__What is needed__:
Somewhere below are a line with "type=recolor; before=stick of" and a later line with "type=rotate; before=glasses in". Output exactly those lines and all lines between them.

__Entries supplied__:
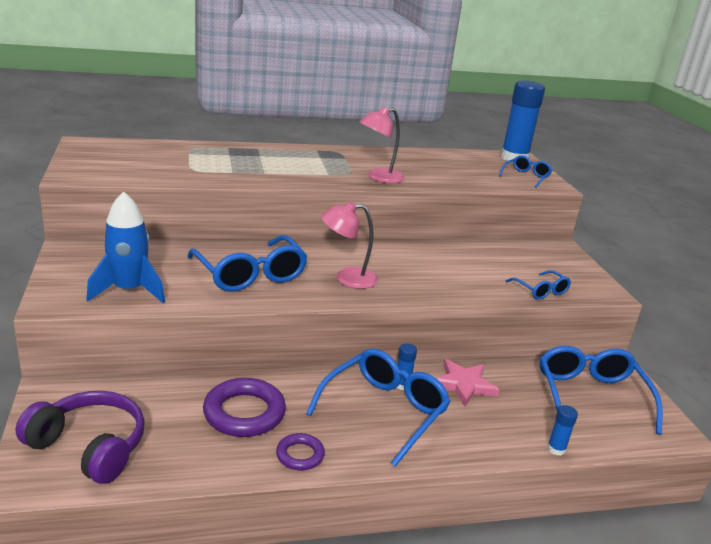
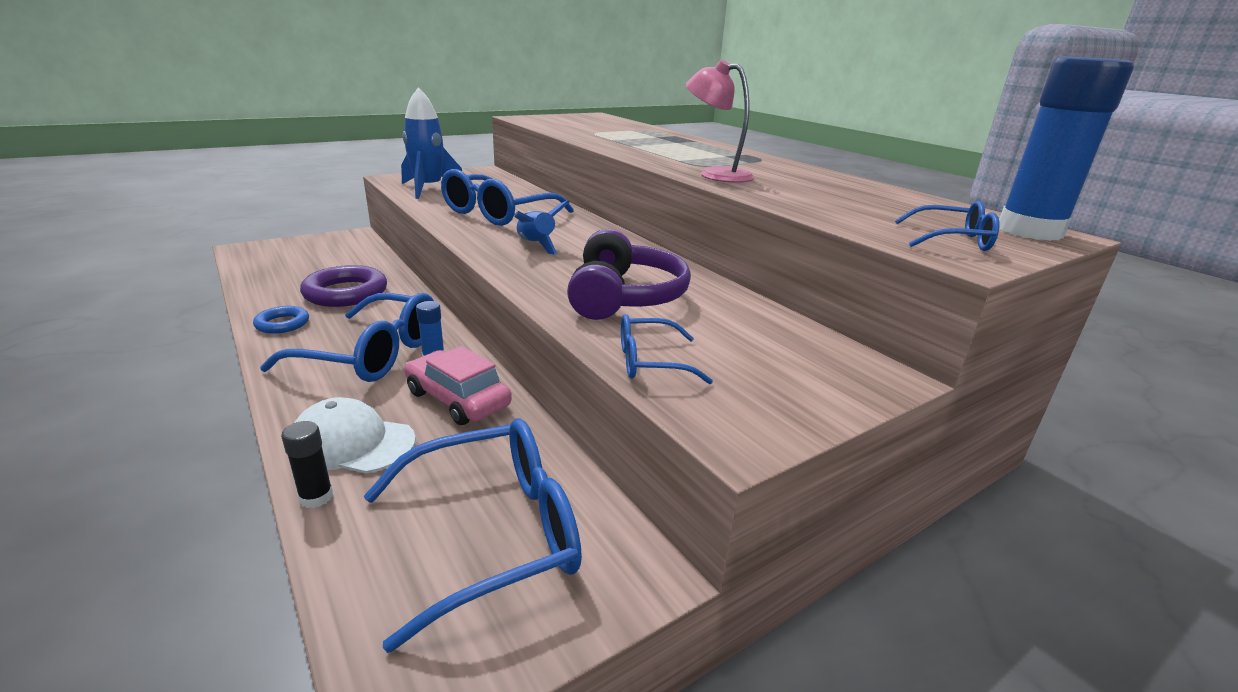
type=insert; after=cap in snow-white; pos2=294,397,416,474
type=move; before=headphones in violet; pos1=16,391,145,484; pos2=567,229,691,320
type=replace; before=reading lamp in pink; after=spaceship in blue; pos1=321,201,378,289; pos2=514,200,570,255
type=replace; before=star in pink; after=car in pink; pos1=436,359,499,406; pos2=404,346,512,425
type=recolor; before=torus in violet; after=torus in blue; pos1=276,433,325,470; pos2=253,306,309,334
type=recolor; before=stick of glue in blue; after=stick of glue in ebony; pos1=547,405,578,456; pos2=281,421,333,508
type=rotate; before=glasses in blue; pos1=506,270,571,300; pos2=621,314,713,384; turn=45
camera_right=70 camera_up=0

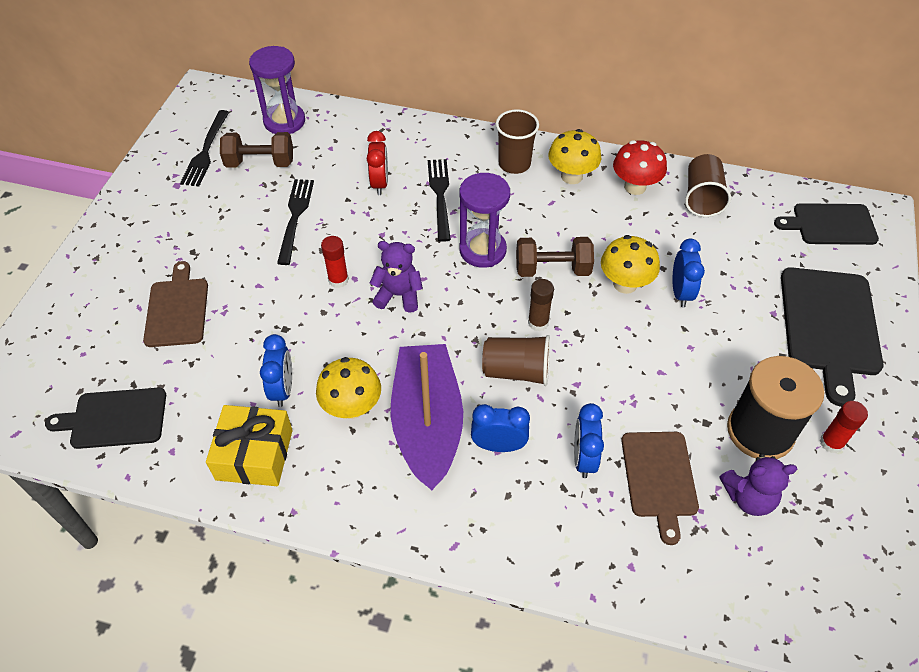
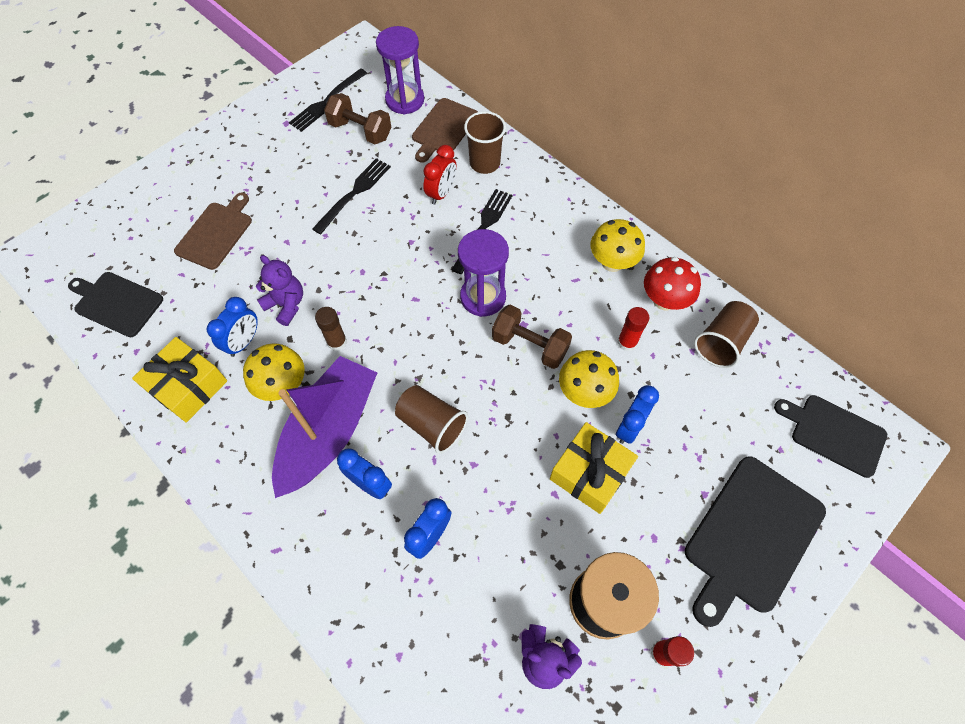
type=insert; after=present in yellow; pos2=550,422,638,514
type=move; before=stick of glue in scarlet; pos1=321,236,349,288; pos2=617,307,649,351
type=move; before=teddy in violet; pos1=370,241,423,313; pos2=256,255,303,326
type=move; before=cup in brown; pos1=496,109,539,174; pos2=464,111,506,174
type=move; before=stick of glue in brown; pos1=528,279,554,331; pos2=315,307,347,351
type=move; before=chopping board in brown; pos1=622,432,699,545; pos2=412,98,478,163
camera_right=30 camera_up=10

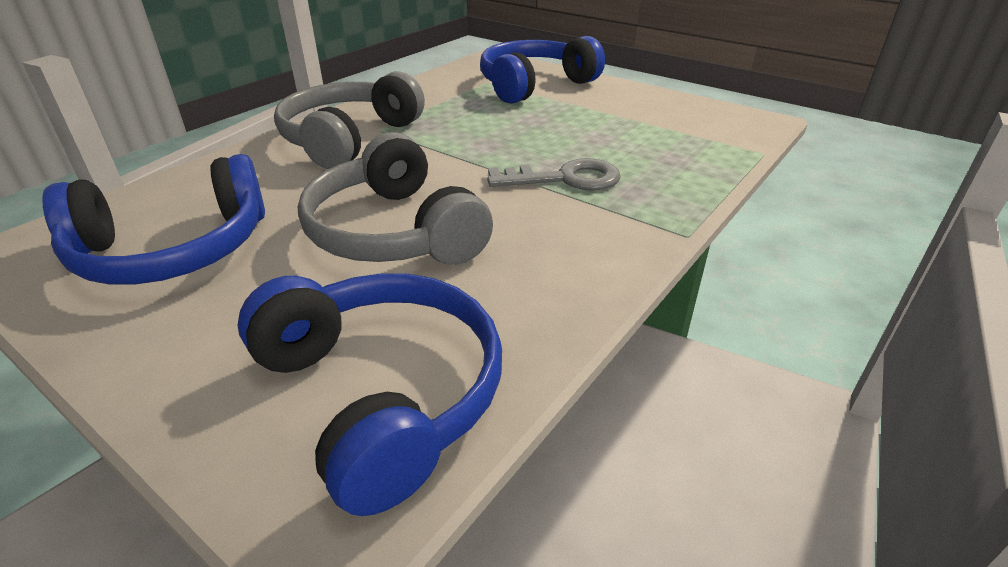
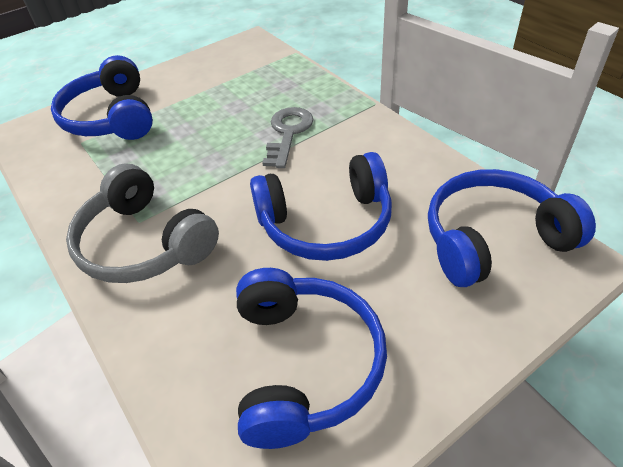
type=recolor; before=headphones in ash-grey; after=headphones in blue; pos1=298,132,493,265; pos2=250,152,392,261
camera_right=-70 camera_up=10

__Written response__:
type=recolor; before=stick of glue in blue; after=stick of glue in ebony; pos1=547,405,578,456; pos2=281,421,333,508
type=rotate; before=glasses in blue; pos1=506,270,571,300; pos2=621,314,713,384; turn=45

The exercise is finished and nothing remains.